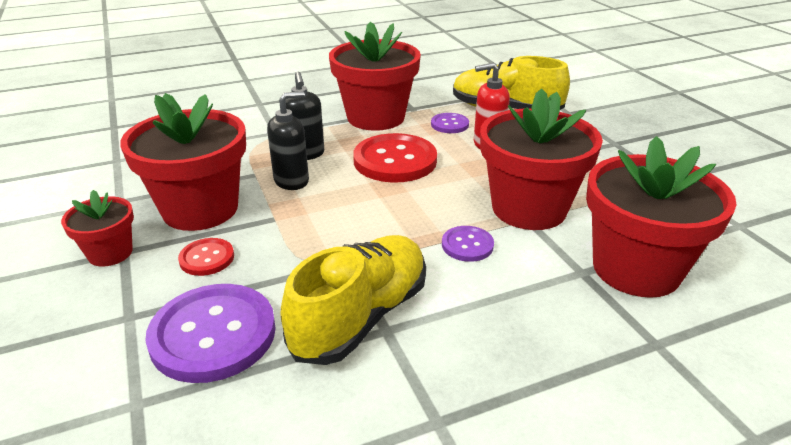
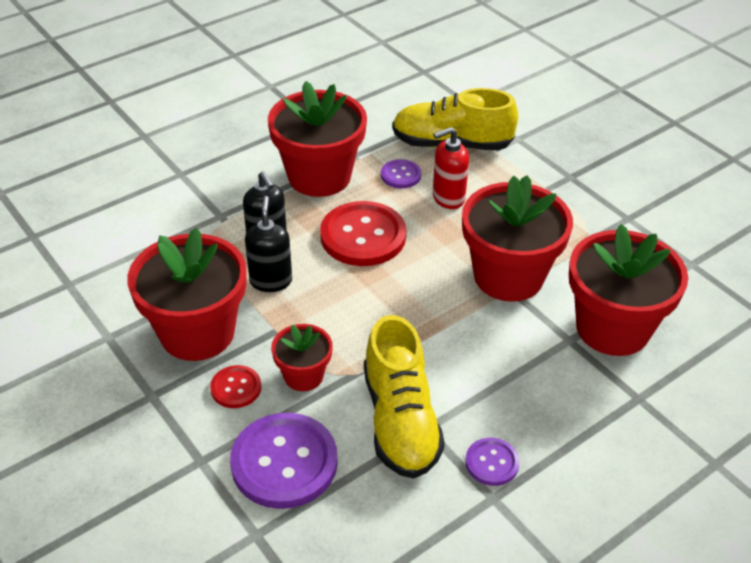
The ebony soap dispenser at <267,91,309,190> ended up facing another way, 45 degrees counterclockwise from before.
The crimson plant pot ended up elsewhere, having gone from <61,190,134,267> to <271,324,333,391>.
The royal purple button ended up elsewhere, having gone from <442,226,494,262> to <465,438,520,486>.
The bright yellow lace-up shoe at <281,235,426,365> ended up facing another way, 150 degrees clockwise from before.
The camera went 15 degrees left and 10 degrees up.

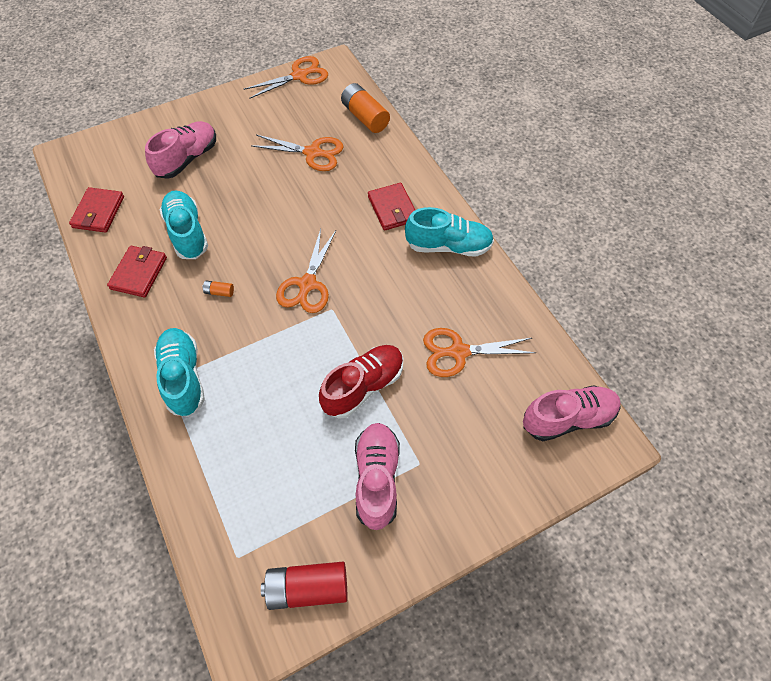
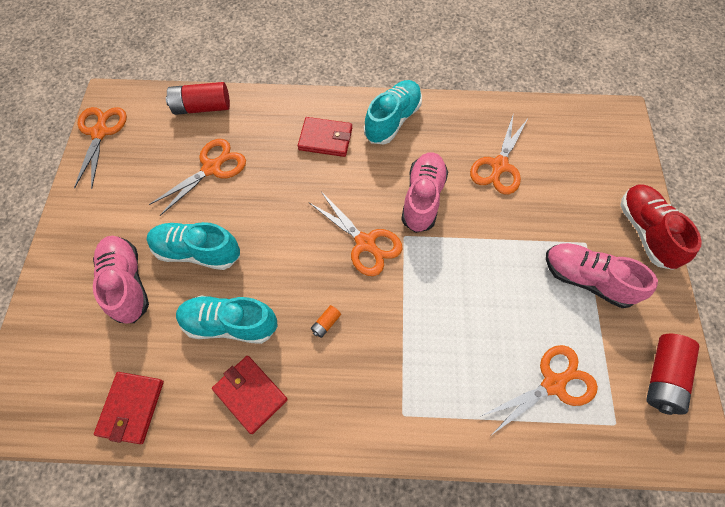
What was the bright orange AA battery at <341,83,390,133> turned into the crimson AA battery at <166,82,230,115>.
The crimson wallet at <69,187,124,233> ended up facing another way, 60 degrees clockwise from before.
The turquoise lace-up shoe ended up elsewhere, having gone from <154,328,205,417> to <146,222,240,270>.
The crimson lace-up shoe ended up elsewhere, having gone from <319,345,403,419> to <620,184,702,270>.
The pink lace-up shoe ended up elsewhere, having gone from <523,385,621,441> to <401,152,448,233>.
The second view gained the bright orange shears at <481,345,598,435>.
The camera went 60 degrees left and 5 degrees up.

··········

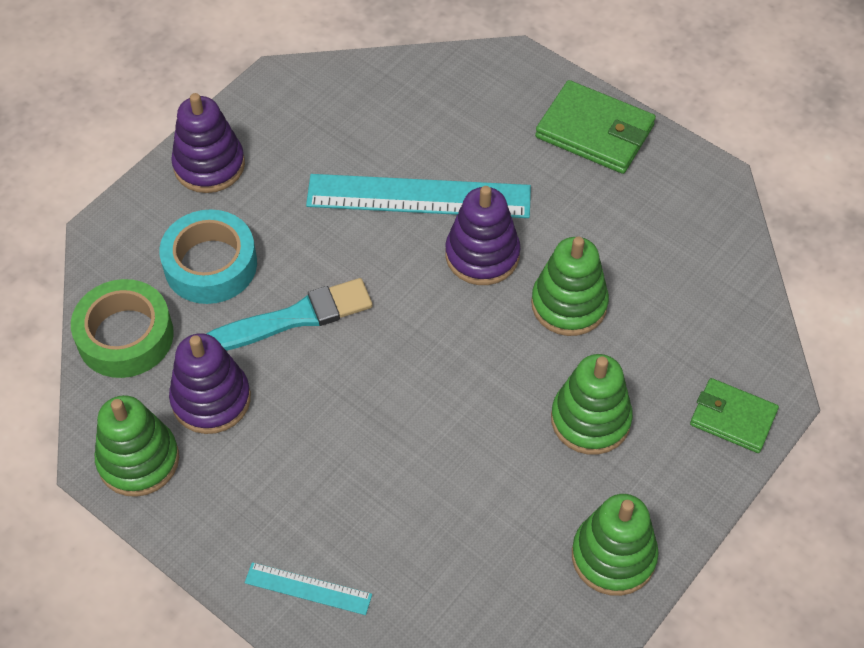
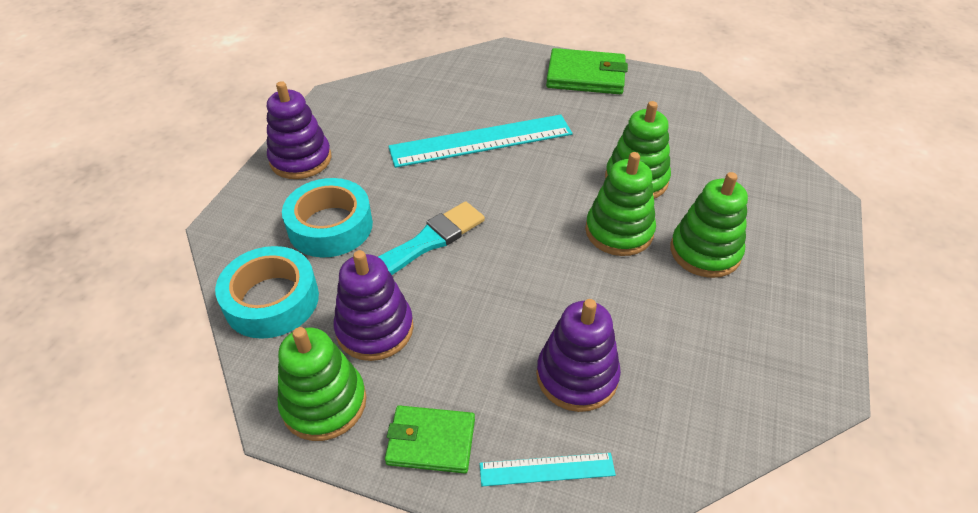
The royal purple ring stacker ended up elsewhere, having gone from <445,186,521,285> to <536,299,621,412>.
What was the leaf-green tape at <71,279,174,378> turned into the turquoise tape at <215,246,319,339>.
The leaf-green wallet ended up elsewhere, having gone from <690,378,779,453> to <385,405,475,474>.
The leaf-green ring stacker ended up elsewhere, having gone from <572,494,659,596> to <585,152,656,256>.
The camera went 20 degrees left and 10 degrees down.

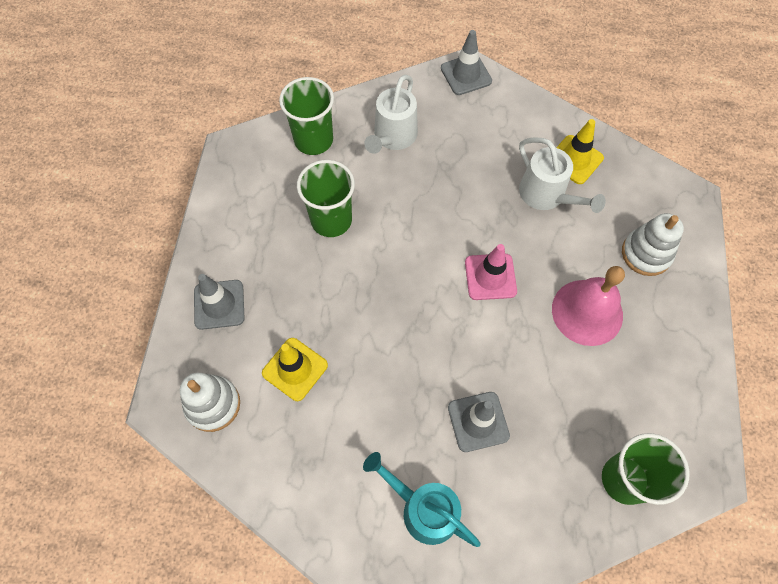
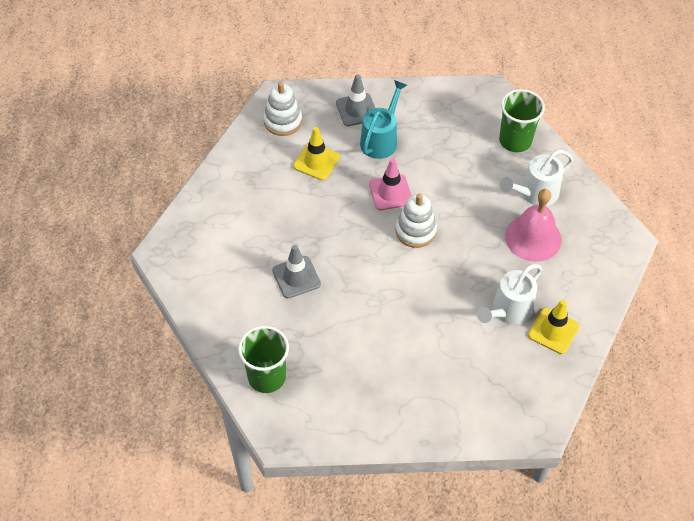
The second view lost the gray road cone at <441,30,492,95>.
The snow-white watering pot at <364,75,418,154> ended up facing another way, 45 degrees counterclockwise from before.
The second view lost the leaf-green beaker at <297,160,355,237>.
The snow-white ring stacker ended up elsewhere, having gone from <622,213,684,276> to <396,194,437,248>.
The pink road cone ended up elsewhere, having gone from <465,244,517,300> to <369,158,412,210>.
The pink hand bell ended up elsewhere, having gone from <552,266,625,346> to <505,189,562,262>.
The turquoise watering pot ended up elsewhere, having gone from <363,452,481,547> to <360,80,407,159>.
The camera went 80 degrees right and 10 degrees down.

··········

The response should hold exactly the lines starting at the line with "The crimson wallet" and ending at the line with "The crimson lace-up", and no other line of the material above.

- WRITTEN REPLY:
The crimson wallet at <69,187,124,233> ended up facing another way, 60 degrees clockwise from before.
The turquoise lace-up shoe ended up elsewhere, having gone from <154,328,205,417> to <146,222,240,270>.
The crimson lace-up shoe ended up elsewhere, having gone from <319,345,403,419> to <620,184,702,270>.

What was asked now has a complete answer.